▶ [Records shown]
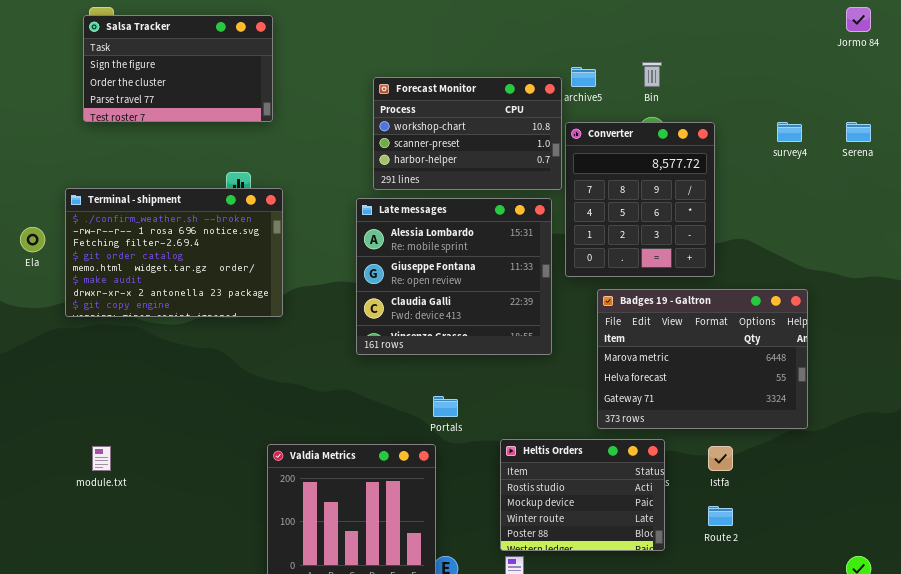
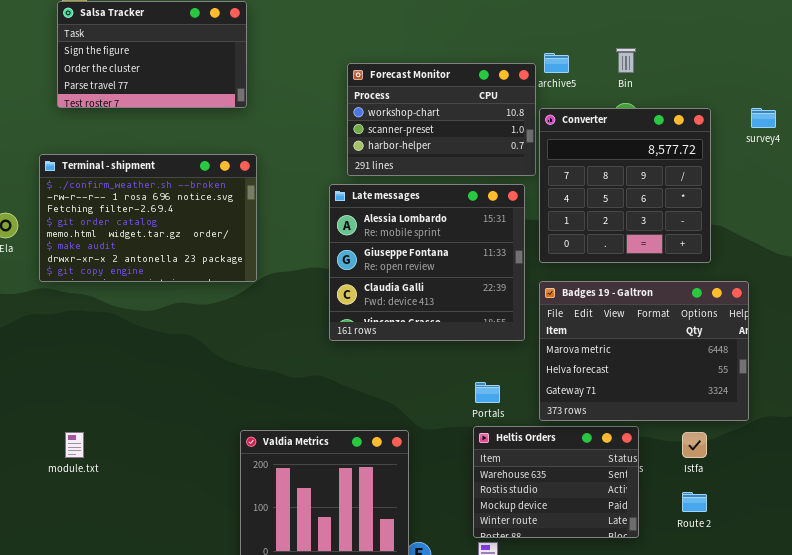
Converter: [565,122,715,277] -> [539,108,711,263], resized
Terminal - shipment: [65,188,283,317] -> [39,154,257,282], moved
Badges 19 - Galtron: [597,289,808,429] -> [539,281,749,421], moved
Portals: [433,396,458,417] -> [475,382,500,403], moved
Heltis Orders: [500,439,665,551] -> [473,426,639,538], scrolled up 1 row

▶ [Exercise details] In the entries above, find each line containing the string "moved" and copy it.

▶ [Answer section]
Terminal - shipment: [65,188,283,317] -> [39,154,257,282], moved
Badges 19 - Galtron: [597,289,808,429] -> [539,281,749,421], moved
Portals: [433,396,458,417] -> [475,382,500,403], moved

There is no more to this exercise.